─── Given records ───

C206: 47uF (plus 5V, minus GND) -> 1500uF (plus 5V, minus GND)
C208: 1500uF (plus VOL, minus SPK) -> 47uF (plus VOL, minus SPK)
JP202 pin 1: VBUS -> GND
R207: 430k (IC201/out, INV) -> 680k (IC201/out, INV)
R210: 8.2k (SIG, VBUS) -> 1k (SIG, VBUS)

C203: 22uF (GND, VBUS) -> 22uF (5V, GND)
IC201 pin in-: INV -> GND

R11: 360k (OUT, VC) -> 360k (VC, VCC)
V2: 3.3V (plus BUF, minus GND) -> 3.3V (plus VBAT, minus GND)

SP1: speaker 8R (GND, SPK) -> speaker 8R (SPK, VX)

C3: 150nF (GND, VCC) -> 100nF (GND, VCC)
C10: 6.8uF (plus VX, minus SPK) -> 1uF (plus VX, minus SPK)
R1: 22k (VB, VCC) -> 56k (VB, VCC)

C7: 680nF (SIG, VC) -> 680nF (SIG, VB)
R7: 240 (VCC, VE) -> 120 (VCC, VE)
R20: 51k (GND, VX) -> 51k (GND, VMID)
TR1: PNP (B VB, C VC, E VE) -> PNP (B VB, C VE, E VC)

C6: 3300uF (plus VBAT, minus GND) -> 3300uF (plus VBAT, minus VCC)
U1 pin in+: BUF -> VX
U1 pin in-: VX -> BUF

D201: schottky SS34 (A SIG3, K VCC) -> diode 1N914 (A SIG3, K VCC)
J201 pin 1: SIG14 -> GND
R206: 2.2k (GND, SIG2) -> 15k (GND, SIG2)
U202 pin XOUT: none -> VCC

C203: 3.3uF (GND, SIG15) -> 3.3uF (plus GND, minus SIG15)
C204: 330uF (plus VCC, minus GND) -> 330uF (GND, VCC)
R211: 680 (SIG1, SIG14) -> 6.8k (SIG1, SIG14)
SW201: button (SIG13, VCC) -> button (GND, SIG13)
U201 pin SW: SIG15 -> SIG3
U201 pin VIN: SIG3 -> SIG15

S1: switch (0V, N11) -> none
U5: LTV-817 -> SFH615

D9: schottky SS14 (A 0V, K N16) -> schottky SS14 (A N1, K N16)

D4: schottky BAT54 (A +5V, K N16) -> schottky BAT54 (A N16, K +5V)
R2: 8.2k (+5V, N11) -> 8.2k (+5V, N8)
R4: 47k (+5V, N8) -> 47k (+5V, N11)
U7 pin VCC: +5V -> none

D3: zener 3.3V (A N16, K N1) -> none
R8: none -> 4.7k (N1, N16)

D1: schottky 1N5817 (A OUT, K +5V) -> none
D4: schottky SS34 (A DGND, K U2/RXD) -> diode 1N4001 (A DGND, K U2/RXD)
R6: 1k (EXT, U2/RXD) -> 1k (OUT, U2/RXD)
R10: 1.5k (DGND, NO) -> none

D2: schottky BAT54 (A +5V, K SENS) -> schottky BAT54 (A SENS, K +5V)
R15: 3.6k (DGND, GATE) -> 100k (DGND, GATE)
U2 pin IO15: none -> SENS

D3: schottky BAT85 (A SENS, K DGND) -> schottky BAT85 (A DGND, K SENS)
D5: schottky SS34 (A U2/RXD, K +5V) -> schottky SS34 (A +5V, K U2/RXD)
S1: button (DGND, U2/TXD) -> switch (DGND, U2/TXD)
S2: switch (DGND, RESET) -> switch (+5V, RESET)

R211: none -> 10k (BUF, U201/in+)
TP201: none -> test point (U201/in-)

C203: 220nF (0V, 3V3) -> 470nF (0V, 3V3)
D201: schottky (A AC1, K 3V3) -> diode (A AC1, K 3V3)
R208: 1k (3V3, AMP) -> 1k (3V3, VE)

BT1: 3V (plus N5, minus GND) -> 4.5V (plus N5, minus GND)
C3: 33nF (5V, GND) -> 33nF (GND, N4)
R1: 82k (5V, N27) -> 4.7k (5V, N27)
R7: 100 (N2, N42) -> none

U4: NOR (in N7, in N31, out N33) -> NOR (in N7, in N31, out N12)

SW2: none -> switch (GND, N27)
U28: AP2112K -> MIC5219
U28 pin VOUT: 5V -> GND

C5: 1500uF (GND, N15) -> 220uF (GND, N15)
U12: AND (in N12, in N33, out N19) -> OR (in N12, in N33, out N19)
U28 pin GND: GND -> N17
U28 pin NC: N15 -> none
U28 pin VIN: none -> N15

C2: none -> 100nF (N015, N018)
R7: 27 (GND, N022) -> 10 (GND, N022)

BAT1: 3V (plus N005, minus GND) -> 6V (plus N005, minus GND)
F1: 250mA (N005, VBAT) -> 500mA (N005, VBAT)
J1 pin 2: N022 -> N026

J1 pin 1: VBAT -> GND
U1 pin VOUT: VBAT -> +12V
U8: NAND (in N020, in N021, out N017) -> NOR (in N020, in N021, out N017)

───

(Task objective): Return each line of the entries that holds the string "schottky".

(Exercise solution):
D201: schottky SS34 (A SIG3, K VCC) -> diode 1N914 (A SIG3, K VCC)
D9: schottky SS14 (A 0V, K N16) -> schottky SS14 (A N1, K N16)
D4: schottky BAT54 (A +5V, K N16) -> schottky BAT54 (A N16, K +5V)
D1: schottky 1N5817 (A OUT, K +5V) -> none
D4: schottky SS34 (A DGND, K U2/RXD) -> diode 1N4001 (A DGND, K U2/RXD)
D2: schottky BAT54 (A +5V, K SENS) -> schottky BAT54 (A SENS, K +5V)
D3: schottky BAT85 (A SENS, K DGND) -> schottky BAT85 (A DGND, K SENS)
D5: schottky SS34 (A U2/RXD, K +5V) -> schottky SS34 (A +5V, K U2/RXD)
D201: schottky (A AC1, K 3V3) -> diode (A AC1, K 3V3)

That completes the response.